_Action item_.
Which lines of the entries below contain the string "left"? Copy each one.

(Provided records Opens)

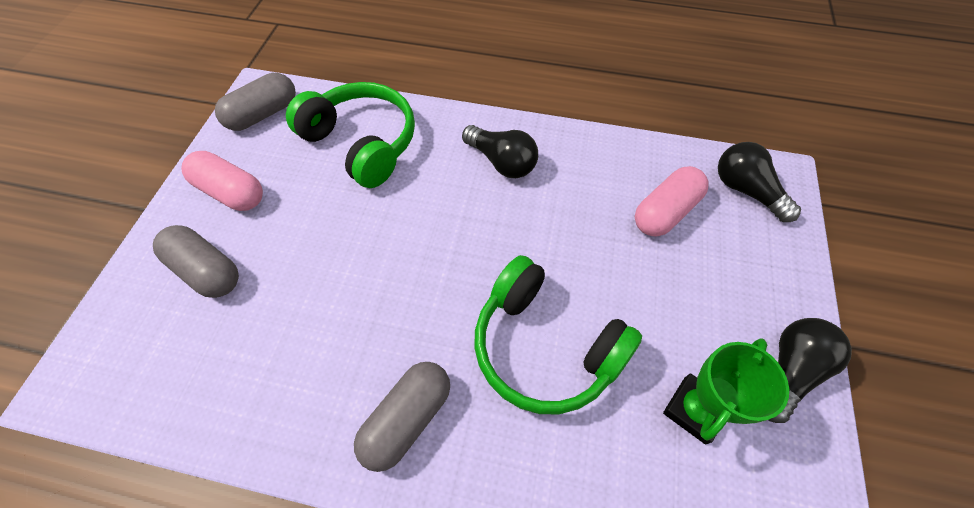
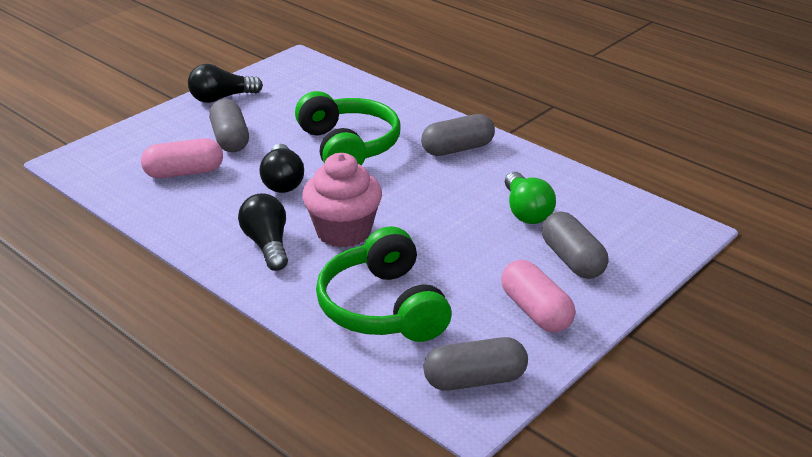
camera: 150 degrees left, 25 degrees down
(274, 326) = (526, 211): none -> green light bulb
(448, 206) = (343, 232): none -> pink cupcake
(683, 289) = (230, 139): none -> grey capsule
(694, 410) = (292, 104): green trophy -> none
(746, 191) = (109, 163): black light bulb -> black light bulb (282, 181)

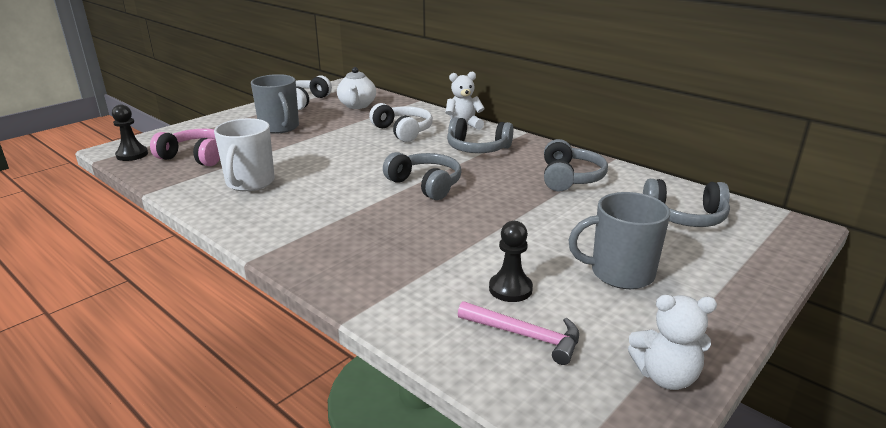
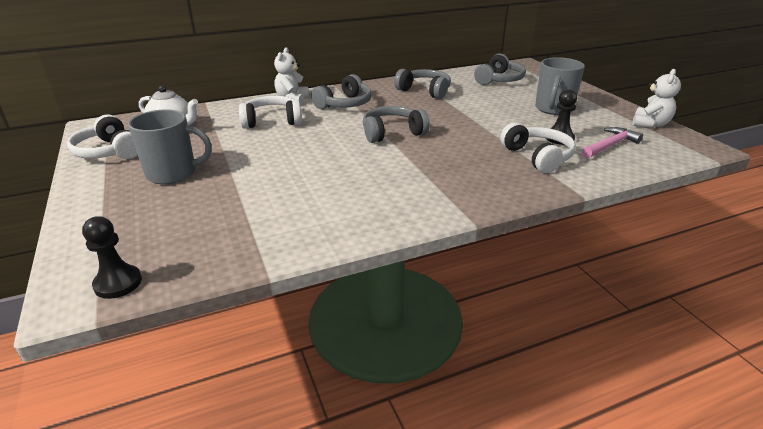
camera: 65 degrees left, 5 degrees up
(195, 157) = (192, 233): pink headphones -> none
(249, 183) = (308, 206): white mug -> none
(433, 278) = (537, 157): none -> white headphones

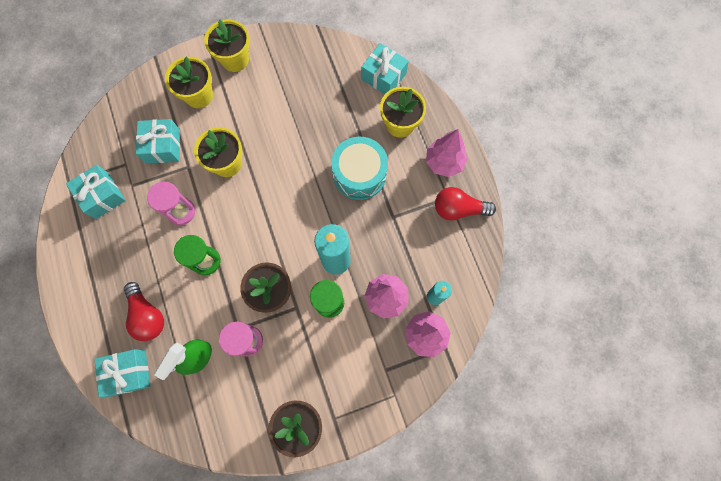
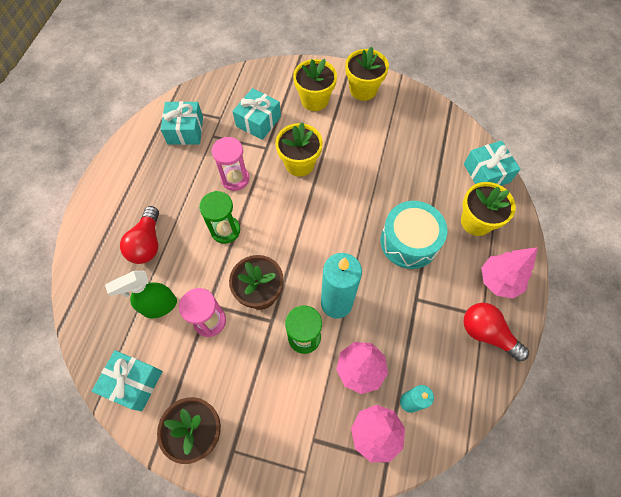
camera: 35 degrees right, 10 degrees down
(128, 372) = (97, 279): turquoise gift -> turquoise gift (133, 382)

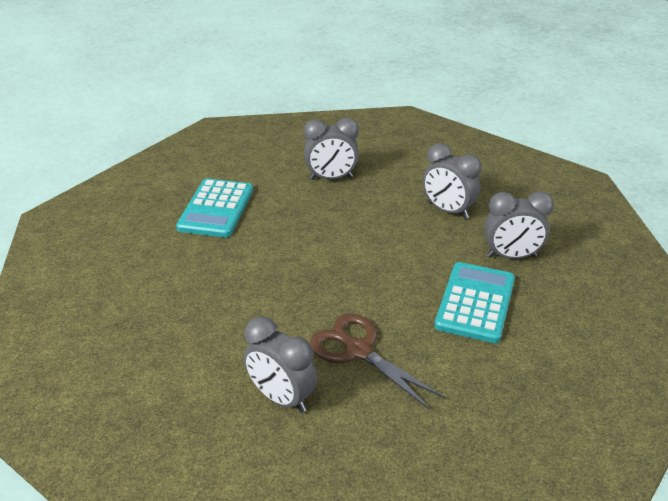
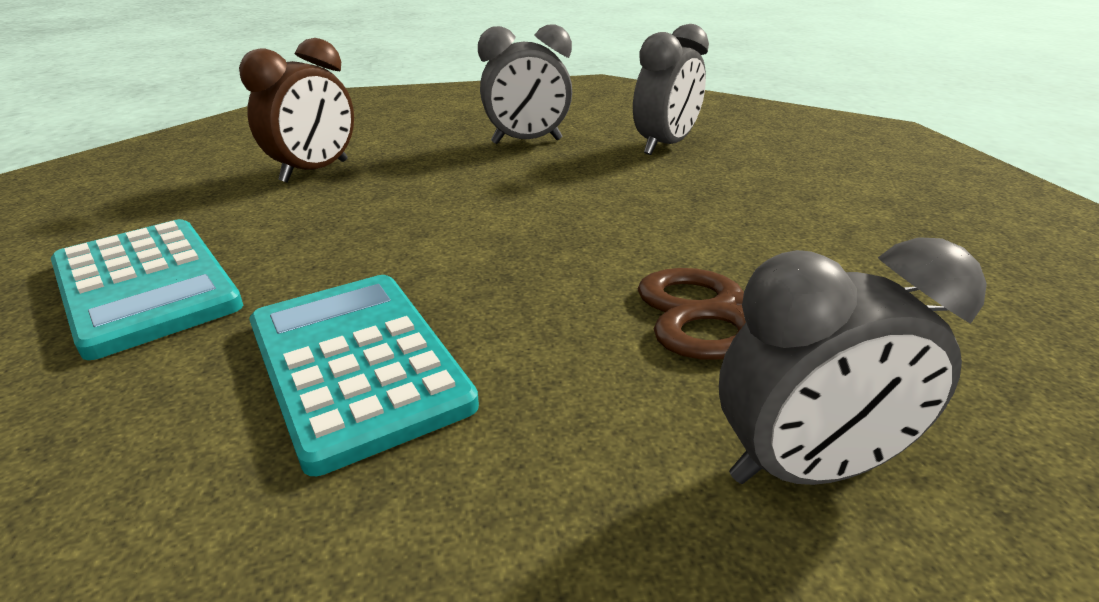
camera: 50 degrees left, 5 degrees down
(331, 178) = (315, 171): grey clock -> brown clock
(475, 303) = (725, 193): turquoise calculator -> turquoise calculator (357, 364)

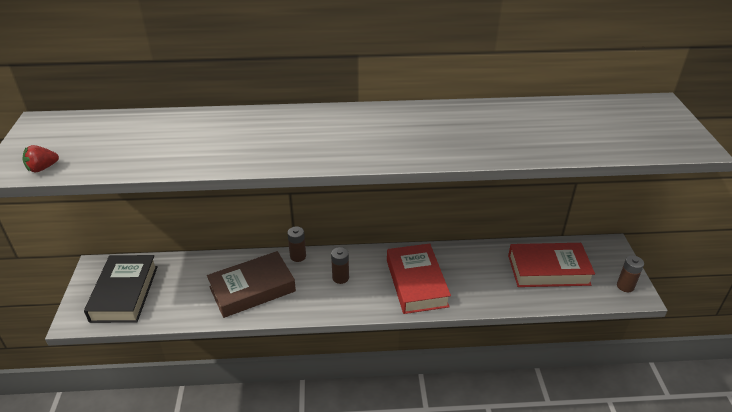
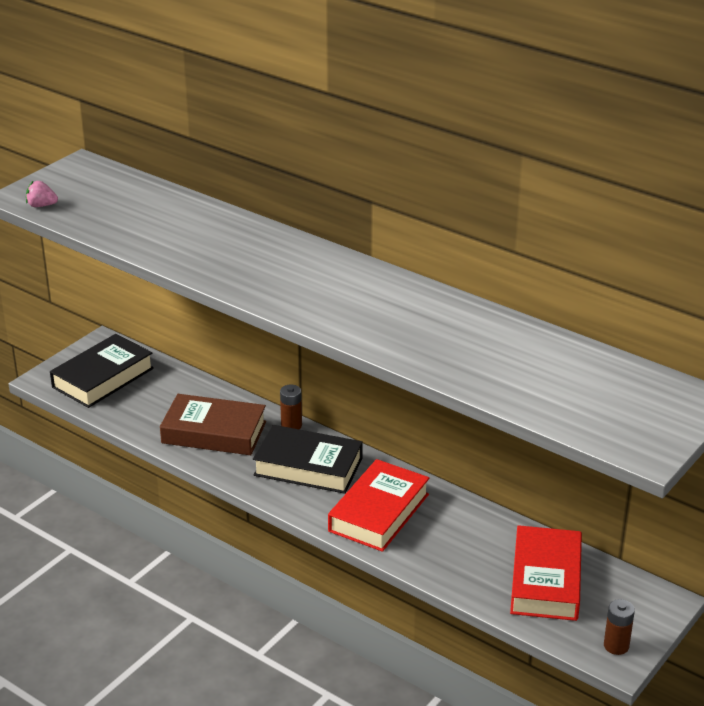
camera: 40 degrees right, 5 degrees down
(42, 168) = (41, 205): red strawberry -> pink strawberry
(340, 278) = (308, 467): brown battery -> black book
(548, 270) = (545, 580): red book -> red book turned 60 degrees clockwise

(Provided records Closes)

_Answer to the exercise_.
camera: 150 degrees left, 25 degrees down
camera: 65 degrees left, 5 degrees up
camera: 50 degrees left, 5 degrees down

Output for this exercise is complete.